[DATA SUPPLIED Boundary: Start]

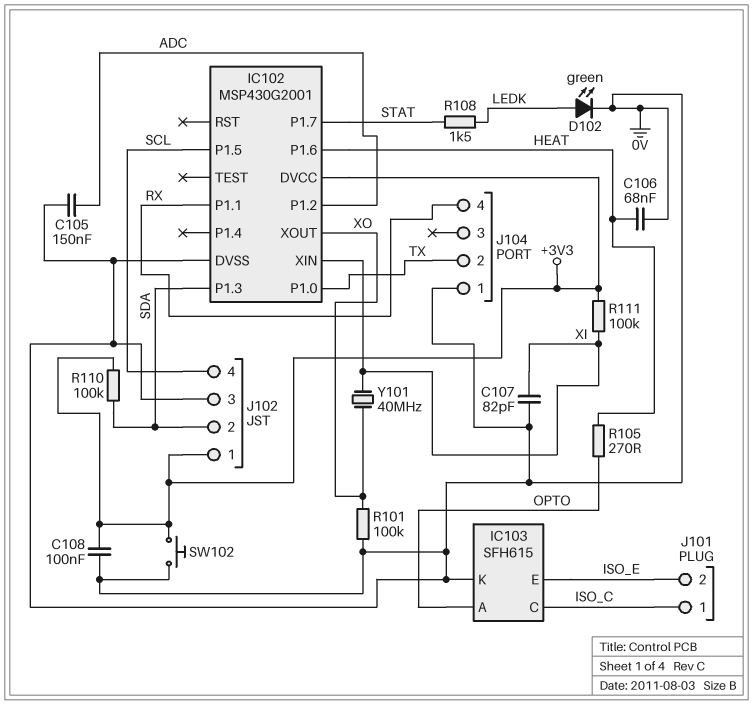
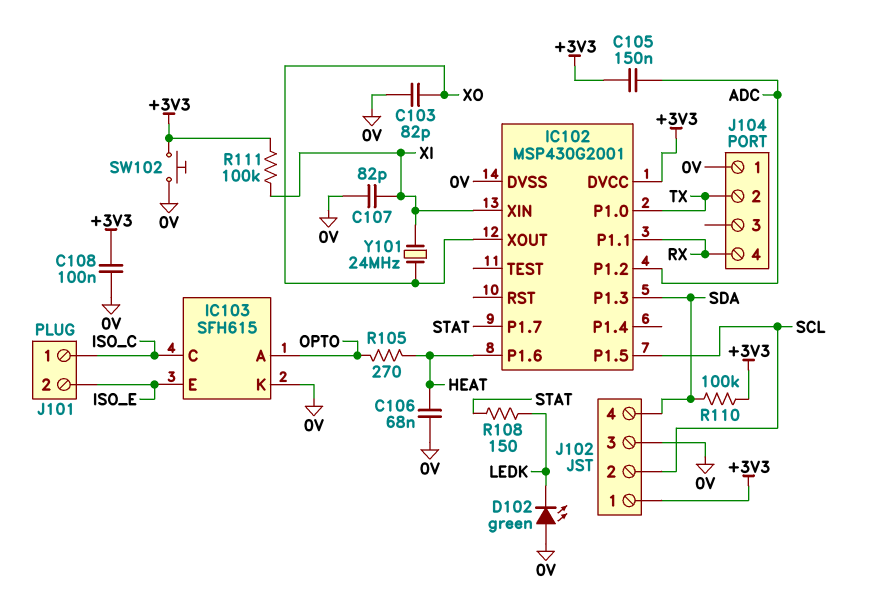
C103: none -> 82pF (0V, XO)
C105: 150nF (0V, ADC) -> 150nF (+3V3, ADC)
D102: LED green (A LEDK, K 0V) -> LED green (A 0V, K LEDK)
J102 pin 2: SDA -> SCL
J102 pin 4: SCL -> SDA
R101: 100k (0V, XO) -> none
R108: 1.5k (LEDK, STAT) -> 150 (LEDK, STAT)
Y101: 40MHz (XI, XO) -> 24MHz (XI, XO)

[DATA SUPPLIED Boundary: End]

REQUIRED WORK —
Write out exactly those lines of the records above that lie from the one with "R108: 1.5k (LEDK, STAT) -> 150 (LEDK, STAT)" through the last line, including both.

ANSWER FOR THIS EXERCISE —
R108: 1.5k (LEDK, STAT) -> 150 (LEDK, STAT)
Y101: 40MHz (XI, XO) -> 24MHz (XI, XO)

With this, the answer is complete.